Assigned task
Write the data out again, character for character, with no images.

Data for processing
==*==

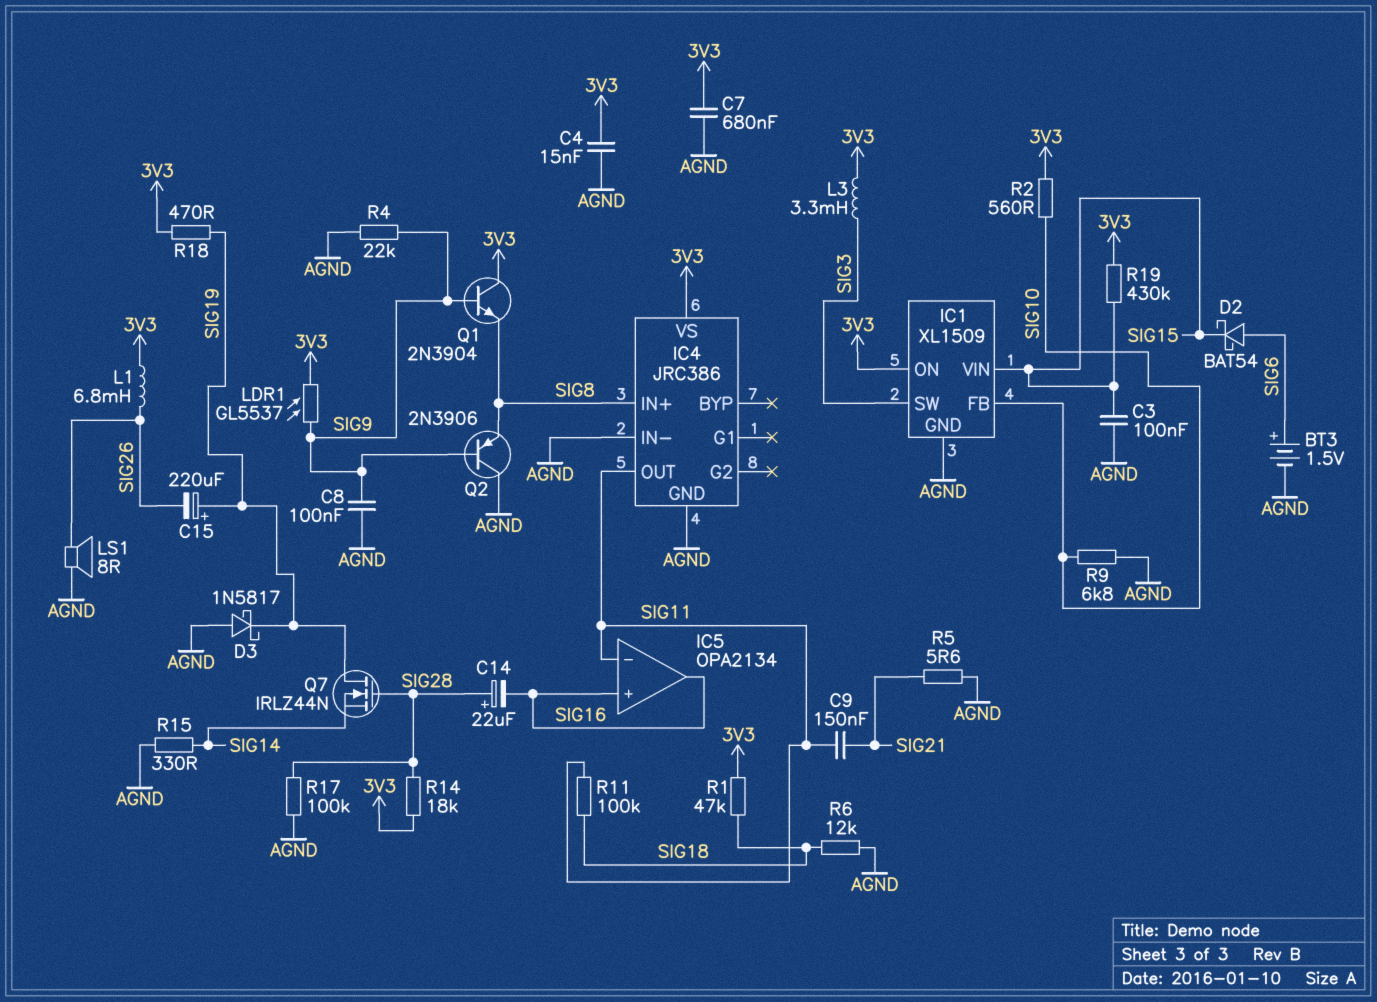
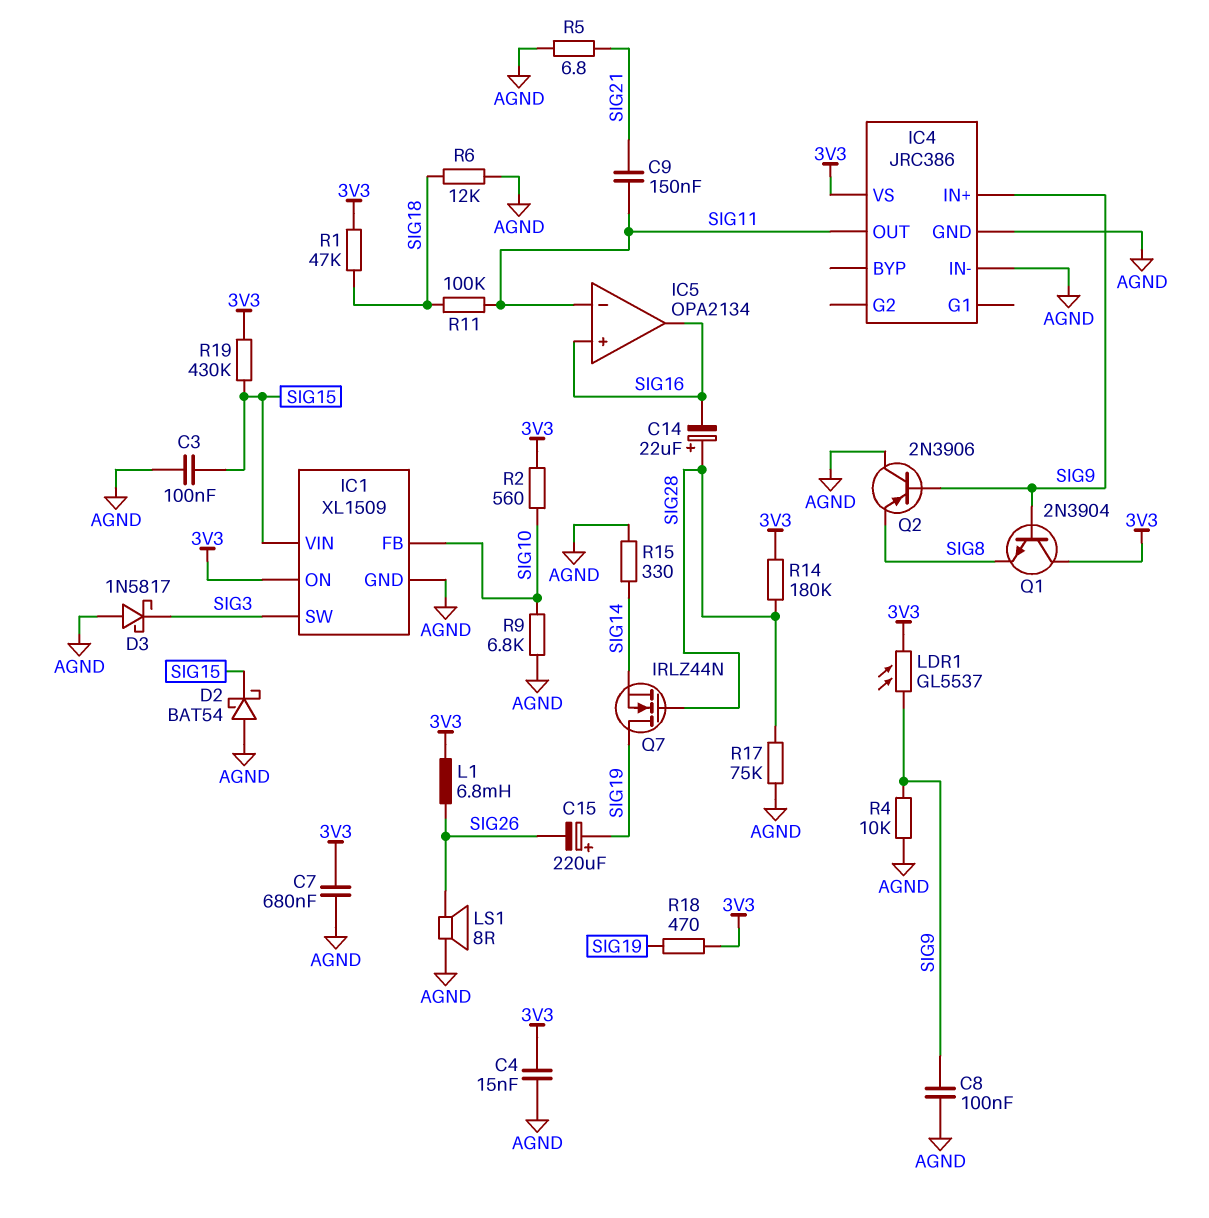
BT3: 1.5V (plus SIG6, minus AGND) -> none
D2: schottky BAT54 (A SIG6, K SIG15) -> schottky BAT54 (A AGND, K SIG15)
D3: schottky 1N5817 (A AGND, K SIG19) -> schottky 1N5817 (A AGND, K SIG3)
IC4 pin IN+: SIG8 -> SIG9
L3: 3.3mH (3V3, SIG3) -> none
R4: 22k (AGND, SIG9) -> 10k (AGND, SIG9)
R5: 5.6 (AGND, SIG21) -> 6.8 (AGND, SIG21)
R14: 18k (3V3, SIG28) -> 180k (3V3, SIG28)
R17: 100k (AGND, SIG28) -> 75k (AGND, SIG28)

==*==

Reply
BT3: 1.5V (plus SIG6, minus AGND) -> none
D2: schottky BAT54 (A SIG6, K SIG15) -> schottky BAT54 (A AGND, K SIG15)
D3: schottky 1N5817 (A AGND, K SIG19) -> schottky 1N5817 (A AGND, K SIG3)
IC4 pin IN+: SIG8 -> SIG9
L3: 3.3mH (3V3, SIG3) -> none
R4: 22k (AGND, SIG9) -> 10k (AGND, SIG9)
R5: 5.6 (AGND, SIG21) -> 6.8 (AGND, SIG21)
R14: 18k (3V3, SIG28) -> 180k (3V3, SIG28)
R17: 100k (AGND, SIG28) -> 75k (AGND, SIG28)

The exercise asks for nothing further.